__Job__.
List every line of the listing below that contains the string "dress".

__Stored rows__.
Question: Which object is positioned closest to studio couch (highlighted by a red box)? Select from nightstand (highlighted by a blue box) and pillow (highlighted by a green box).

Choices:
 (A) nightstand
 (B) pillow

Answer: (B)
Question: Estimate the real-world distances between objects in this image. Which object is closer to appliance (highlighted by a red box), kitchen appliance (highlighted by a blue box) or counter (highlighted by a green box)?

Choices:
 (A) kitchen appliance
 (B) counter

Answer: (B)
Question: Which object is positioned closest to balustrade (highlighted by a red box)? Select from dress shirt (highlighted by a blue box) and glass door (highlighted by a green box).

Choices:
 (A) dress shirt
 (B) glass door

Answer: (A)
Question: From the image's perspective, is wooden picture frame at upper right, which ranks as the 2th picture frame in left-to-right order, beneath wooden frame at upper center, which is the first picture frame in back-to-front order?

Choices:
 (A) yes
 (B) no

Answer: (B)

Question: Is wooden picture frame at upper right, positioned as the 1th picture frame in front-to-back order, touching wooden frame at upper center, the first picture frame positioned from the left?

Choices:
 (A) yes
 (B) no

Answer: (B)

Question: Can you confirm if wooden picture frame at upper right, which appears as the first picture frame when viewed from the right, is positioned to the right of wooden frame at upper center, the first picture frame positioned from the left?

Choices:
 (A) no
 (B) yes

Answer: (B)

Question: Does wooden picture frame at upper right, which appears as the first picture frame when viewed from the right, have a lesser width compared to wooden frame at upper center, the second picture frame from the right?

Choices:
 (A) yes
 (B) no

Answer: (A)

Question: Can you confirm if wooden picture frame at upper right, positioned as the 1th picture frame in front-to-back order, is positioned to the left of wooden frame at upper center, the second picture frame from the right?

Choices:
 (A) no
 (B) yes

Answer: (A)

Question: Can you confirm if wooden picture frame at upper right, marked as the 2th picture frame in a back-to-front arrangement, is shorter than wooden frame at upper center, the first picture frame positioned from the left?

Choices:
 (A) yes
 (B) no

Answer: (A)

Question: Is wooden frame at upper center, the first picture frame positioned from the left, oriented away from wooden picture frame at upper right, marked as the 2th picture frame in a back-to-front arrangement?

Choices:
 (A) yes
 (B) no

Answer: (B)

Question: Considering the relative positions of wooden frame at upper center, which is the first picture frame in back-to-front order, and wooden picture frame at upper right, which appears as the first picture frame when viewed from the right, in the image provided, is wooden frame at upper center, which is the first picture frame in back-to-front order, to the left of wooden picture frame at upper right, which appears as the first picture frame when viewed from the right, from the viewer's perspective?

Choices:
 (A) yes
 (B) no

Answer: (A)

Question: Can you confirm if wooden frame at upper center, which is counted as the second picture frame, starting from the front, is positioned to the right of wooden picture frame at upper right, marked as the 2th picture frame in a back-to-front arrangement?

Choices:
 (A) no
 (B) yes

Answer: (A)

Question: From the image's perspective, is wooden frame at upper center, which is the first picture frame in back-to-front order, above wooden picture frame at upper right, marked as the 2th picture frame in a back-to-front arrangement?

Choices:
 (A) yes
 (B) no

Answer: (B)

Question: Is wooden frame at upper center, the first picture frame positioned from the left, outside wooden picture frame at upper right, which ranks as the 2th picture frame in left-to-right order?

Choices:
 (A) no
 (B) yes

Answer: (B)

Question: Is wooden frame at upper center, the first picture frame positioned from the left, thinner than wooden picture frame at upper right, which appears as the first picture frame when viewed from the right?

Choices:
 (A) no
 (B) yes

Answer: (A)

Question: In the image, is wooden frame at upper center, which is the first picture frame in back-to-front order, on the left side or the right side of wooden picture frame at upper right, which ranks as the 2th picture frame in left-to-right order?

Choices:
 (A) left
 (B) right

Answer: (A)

__Full solution__.
Question: Which object is positioned closest to balustrade (highlighted by a red box)? Select from dress shirt (highlighted by a blue box) and glass door (highlighted by a green box).
 (A) dress shirt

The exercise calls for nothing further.